[Stored data]
BEGIN

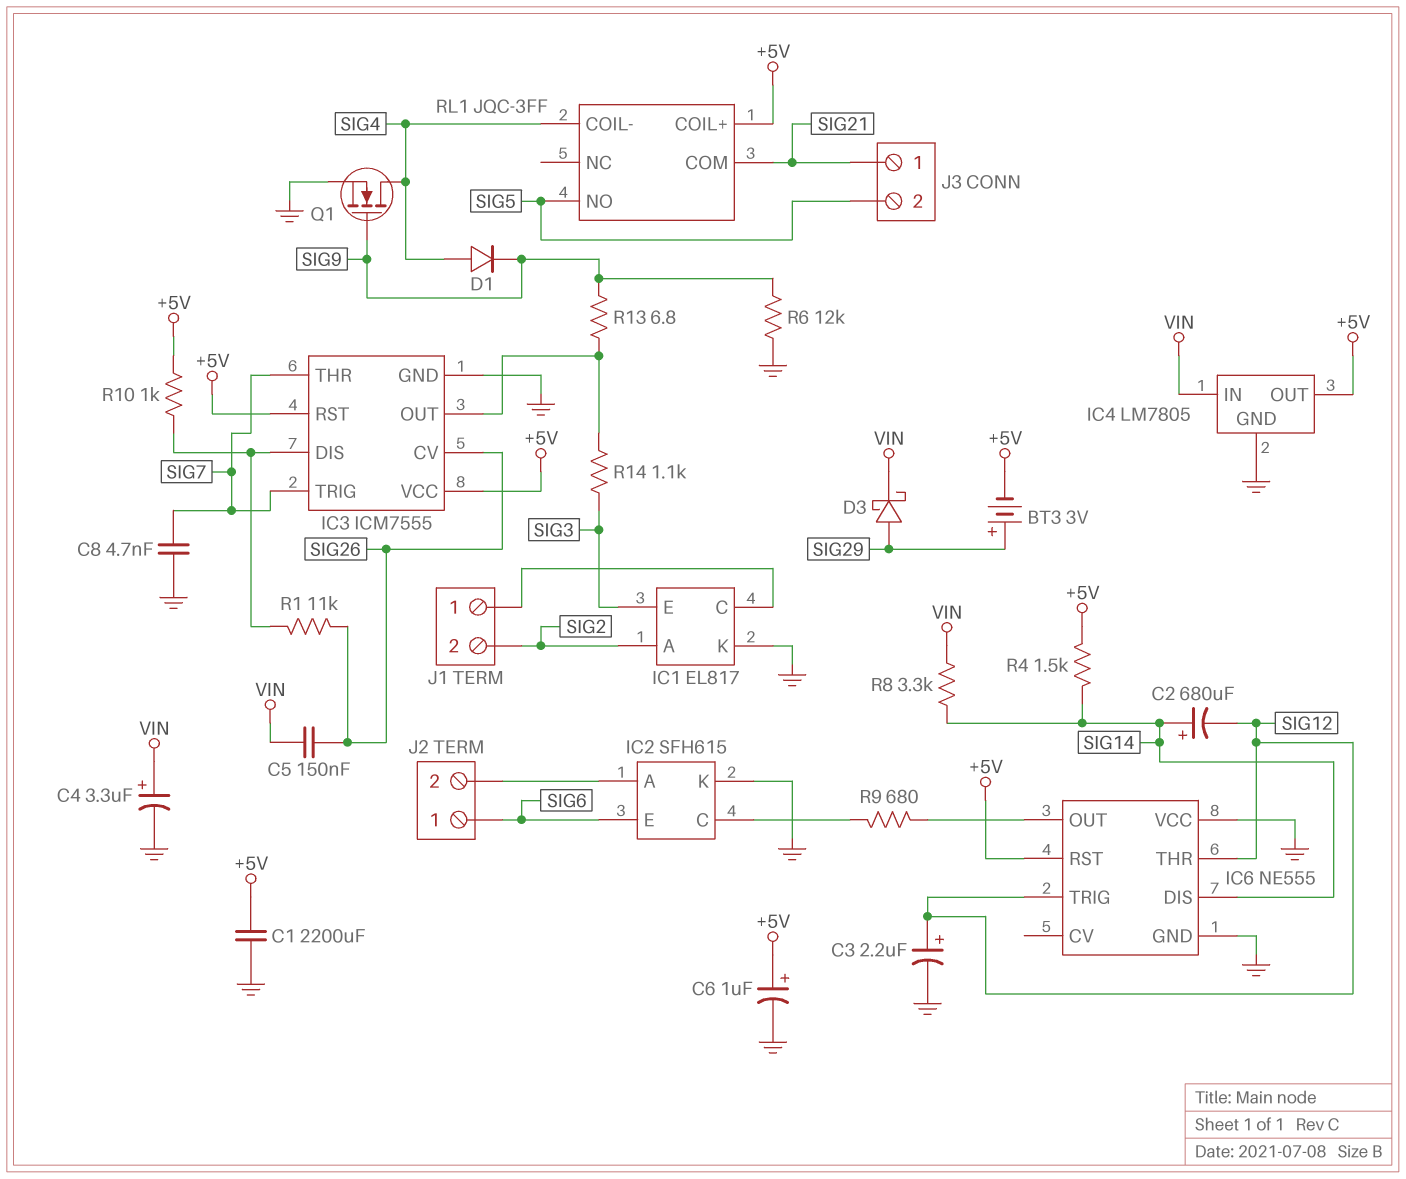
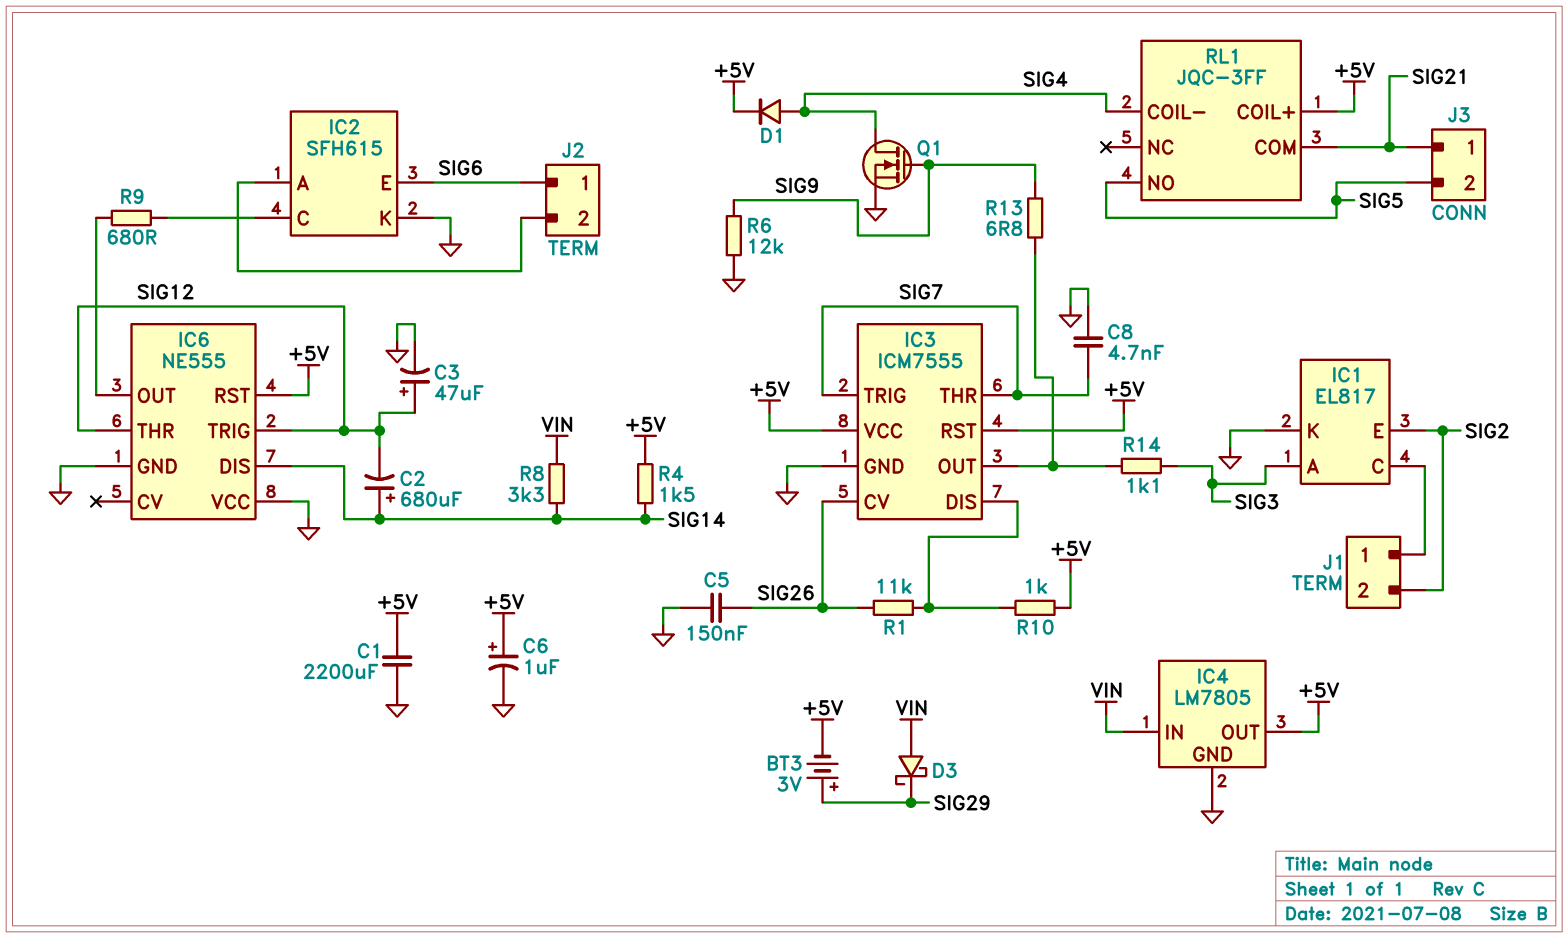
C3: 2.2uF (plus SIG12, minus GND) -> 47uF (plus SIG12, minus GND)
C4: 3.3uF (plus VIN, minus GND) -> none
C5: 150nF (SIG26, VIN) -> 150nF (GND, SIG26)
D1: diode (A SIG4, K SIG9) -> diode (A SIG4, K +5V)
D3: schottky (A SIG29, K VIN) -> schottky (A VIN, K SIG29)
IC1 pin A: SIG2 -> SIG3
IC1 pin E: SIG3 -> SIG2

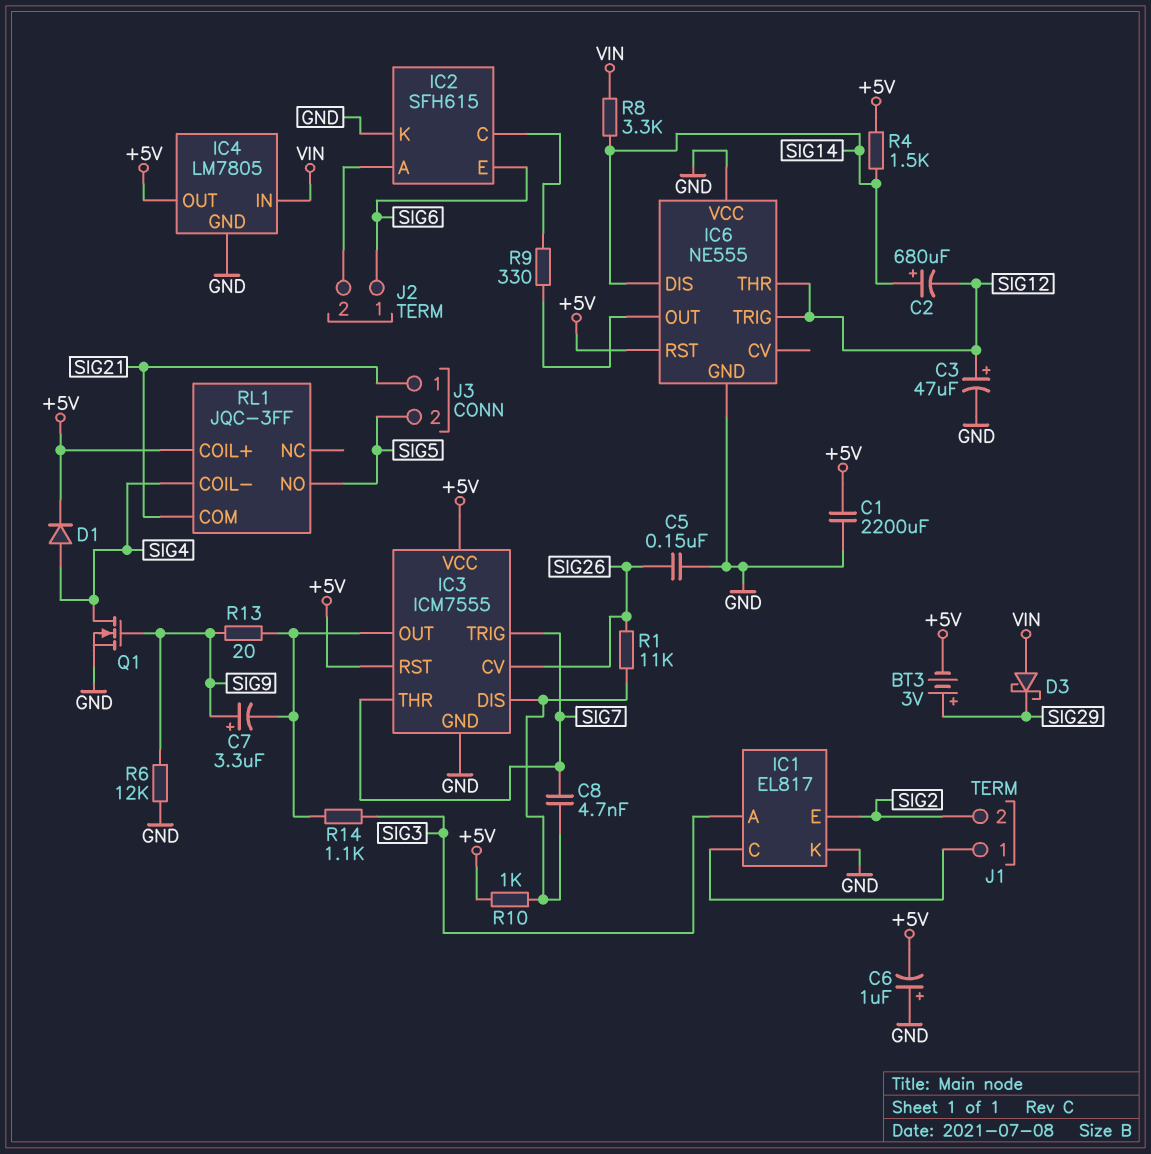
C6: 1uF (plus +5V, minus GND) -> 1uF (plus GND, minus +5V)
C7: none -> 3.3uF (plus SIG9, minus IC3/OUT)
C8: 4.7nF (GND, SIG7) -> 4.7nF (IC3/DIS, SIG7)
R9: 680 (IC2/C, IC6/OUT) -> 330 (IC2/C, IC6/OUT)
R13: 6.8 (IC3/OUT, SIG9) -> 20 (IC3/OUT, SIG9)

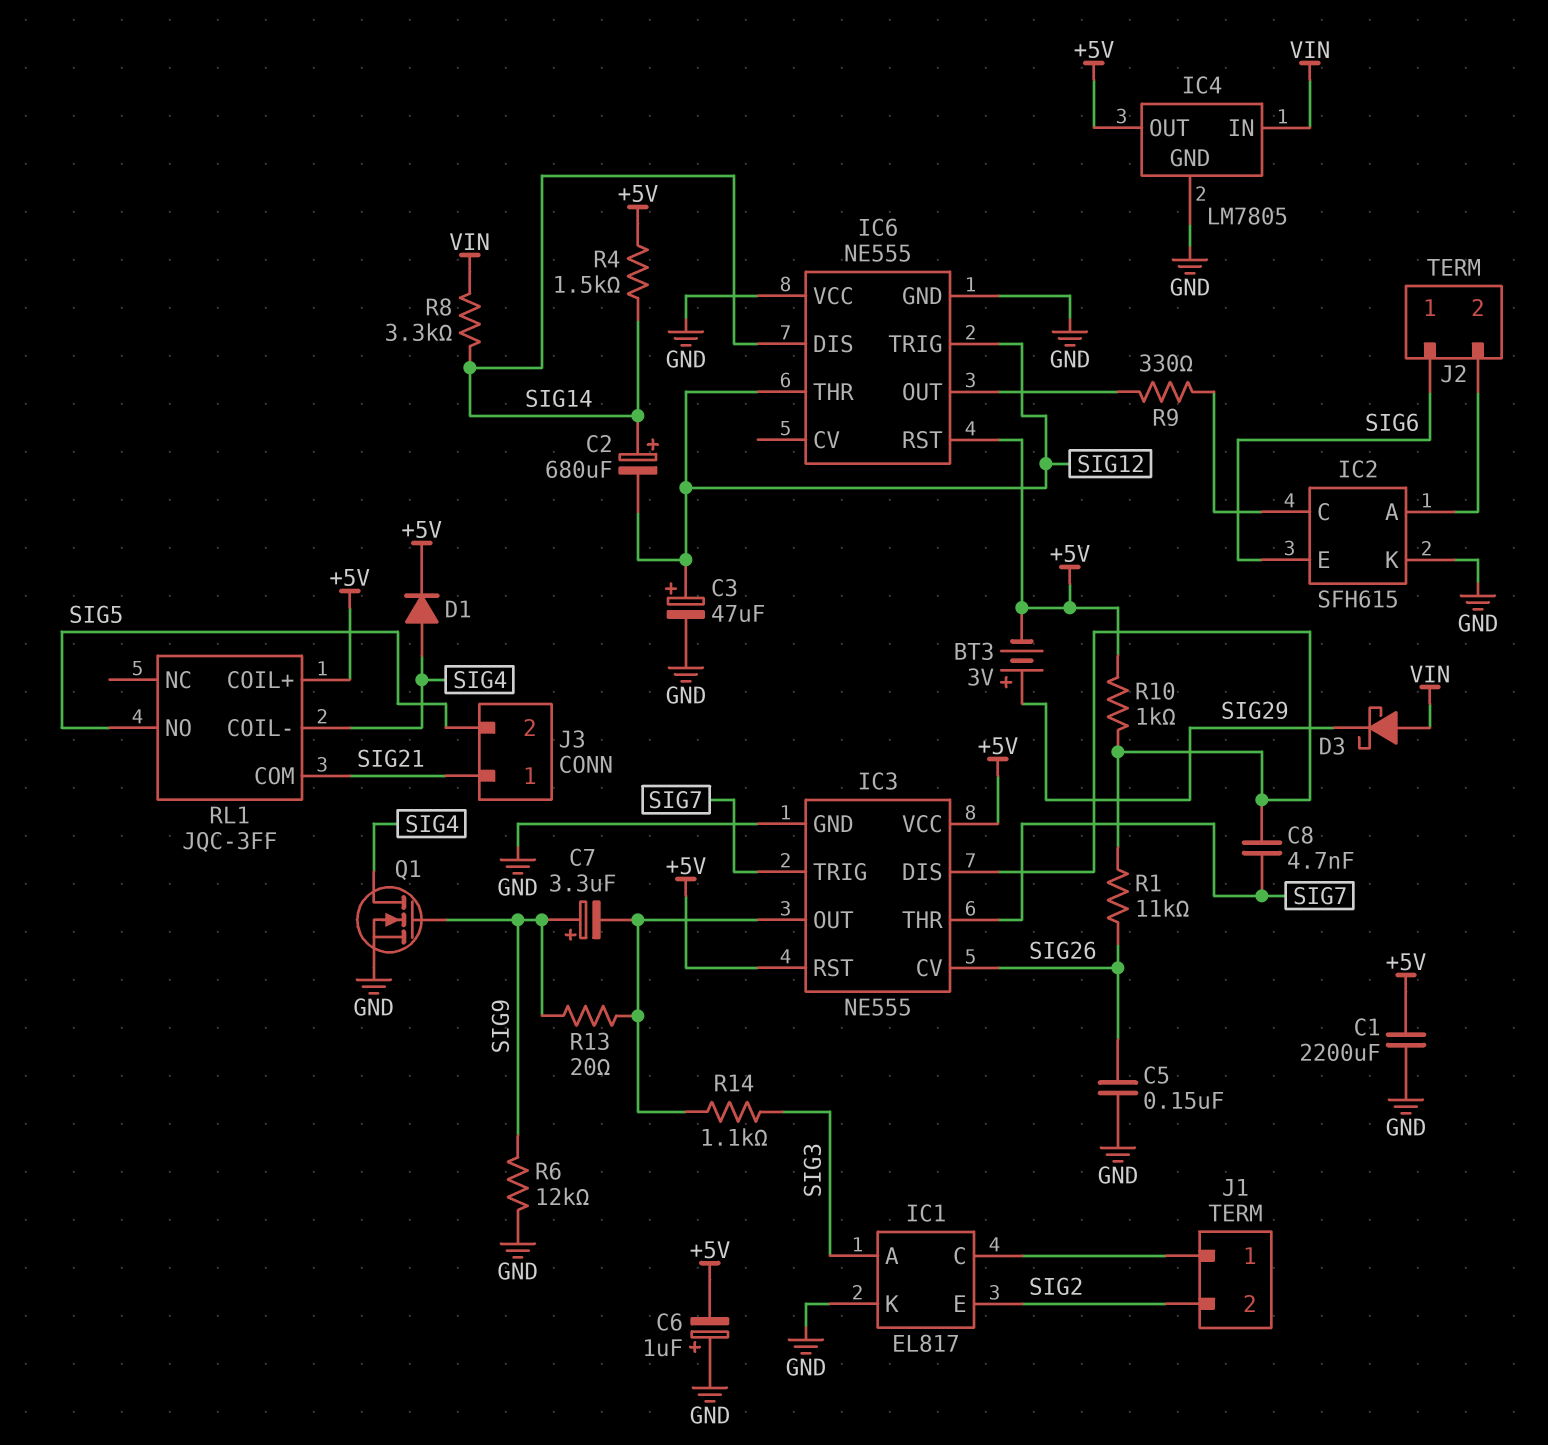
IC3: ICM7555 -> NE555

END

### Activity
When restating the records word for word, omit any picture they contain.

### Answer box
C3: 2.2uF (plus SIG12, minus GND) -> 47uF (plus SIG12, minus GND)
C4: 3.3uF (plus VIN, minus GND) -> none
C5: 150nF (SIG26, VIN) -> 150nF (GND, SIG26)
D1: diode (A SIG4, K SIG9) -> diode (A SIG4, K +5V)
D3: schottky (A SIG29, K VIN) -> schottky (A VIN, K SIG29)
IC1 pin A: SIG2 -> SIG3
IC1 pin E: SIG3 -> SIG2

C6: 1uF (plus +5V, minus GND) -> 1uF (plus GND, minus +5V)
C7: none -> 3.3uF (plus SIG9, minus IC3/OUT)
C8: 4.7nF (GND, SIG7) -> 4.7nF (IC3/DIS, SIG7)
R9: 680 (IC2/C, IC6/OUT) -> 330 (IC2/C, IC6/OUT)
R13: 6.8 (IC3/OUT, SIG9) -> 20 (IC3/OUT, SIG9)

IC3: ICM7555 -> NE555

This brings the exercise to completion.